DIRECTIONS: Repeat every line of the data exactly, but not the pictures.
══ DATA PROVIDED
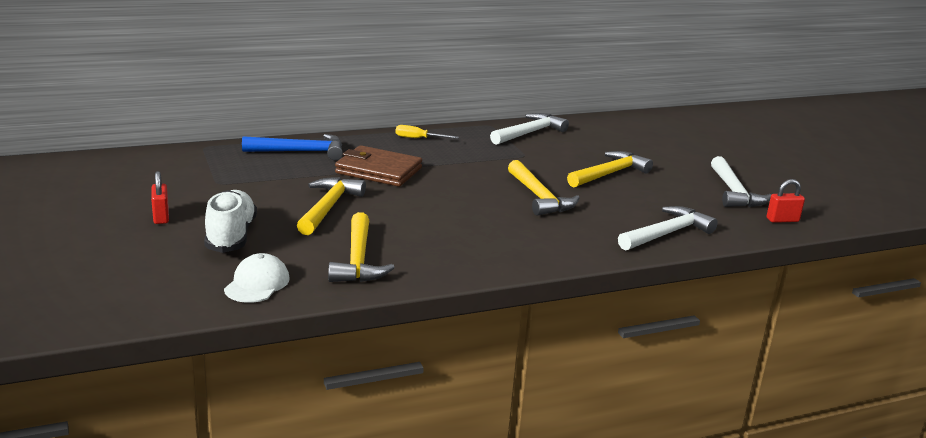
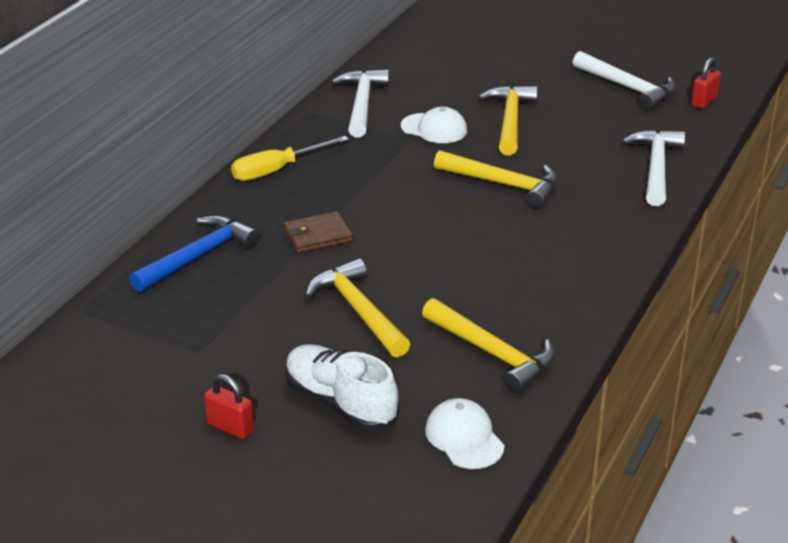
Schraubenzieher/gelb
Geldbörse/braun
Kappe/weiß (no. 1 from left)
════
SOLUTION:
Schraubenzieher/gelb
Geldbörse/braun
Kappe/weiß (no. 1 from left)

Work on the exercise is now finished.